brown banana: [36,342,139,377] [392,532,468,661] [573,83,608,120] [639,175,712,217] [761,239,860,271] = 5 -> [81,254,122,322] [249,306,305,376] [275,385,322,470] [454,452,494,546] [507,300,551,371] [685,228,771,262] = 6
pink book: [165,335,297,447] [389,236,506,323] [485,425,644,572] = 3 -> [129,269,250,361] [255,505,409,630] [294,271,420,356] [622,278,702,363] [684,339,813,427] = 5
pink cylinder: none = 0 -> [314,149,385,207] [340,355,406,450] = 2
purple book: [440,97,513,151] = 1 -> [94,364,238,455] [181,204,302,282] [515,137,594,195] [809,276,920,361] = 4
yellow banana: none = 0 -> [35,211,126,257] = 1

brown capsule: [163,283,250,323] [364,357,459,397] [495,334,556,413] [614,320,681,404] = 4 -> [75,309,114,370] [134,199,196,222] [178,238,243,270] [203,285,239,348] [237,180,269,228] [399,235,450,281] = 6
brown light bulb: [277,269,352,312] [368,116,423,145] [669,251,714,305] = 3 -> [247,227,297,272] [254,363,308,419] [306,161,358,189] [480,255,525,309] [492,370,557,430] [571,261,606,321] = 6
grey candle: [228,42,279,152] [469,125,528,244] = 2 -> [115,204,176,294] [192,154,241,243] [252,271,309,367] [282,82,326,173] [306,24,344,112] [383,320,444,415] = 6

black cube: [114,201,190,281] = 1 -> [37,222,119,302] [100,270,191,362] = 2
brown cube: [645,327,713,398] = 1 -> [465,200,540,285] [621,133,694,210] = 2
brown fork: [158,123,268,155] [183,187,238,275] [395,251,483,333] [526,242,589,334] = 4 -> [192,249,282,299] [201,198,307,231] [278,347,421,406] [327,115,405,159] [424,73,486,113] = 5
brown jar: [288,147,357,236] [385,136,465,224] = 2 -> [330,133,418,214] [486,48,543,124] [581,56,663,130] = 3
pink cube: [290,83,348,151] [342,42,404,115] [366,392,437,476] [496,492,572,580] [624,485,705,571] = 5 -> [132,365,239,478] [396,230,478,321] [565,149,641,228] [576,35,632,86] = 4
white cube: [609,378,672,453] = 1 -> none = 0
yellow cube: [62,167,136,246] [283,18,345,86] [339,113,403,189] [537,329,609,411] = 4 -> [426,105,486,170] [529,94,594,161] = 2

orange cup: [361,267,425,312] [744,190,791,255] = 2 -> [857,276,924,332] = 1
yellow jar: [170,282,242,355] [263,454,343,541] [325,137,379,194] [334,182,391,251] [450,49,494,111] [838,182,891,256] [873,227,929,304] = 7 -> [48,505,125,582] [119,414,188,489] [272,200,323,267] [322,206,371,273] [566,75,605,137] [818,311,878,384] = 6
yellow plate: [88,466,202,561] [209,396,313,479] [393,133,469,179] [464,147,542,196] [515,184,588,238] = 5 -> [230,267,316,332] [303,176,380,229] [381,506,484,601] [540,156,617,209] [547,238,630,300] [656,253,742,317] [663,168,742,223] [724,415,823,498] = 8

───

Problem requirements: Please reproduce the lines from the line with "brown light bulb: [277,269,352,312]" to the line with "pink cube: [290,83,348,151]", both ends included, exactly as they appear above.

Solution to this task:
brown light bulb: [277,269,352,312] [368,116,423,145] [669,251,714,305] = 3 -> [247,227,297,272] [254,363,308,419] [306,161,358,189] [480,255,525,309] [492,370,557,430] [571,261,606,321] = 6
grey candle: [228,42,279,152] [469,125,528,244] = 2 -> [115,204,176,294] [192,154,241,243] [252,271,309,367] [282,82,326,173] [306,24,344,112] [383,320,444,415] = 6

black cube: [114,201,190,281] = 1 -> [37,222,119,302] [100,270,191,362] = 2
brown cube: [645,327,713,398] = 1 -> [465,200,540,285] [621,133,694,210] = 2
brown fork: [158,123,268,155] [183,187,238,275] [395,251,483,333] [526,242,589,334] = 4 -> [192,249,282,299] [201,198,307,231] [278,347,421,406] [327,115,405,159] [424,73,486,113] = 5
brown jar: [288,147,357,236] [385,136,465,224] = 2 -> [330,133,418,214] [486,48,543,124] [581,56,663,130] = 3
pink cube: [290,83,348,151] [342,42,404,115] [366,392,437,476] [496,492,572,580] [624,485,705,571] = 5 -> [132,365,239,478] [396,230,478,321] [565,149,641,228] [576,35,632,86] = 4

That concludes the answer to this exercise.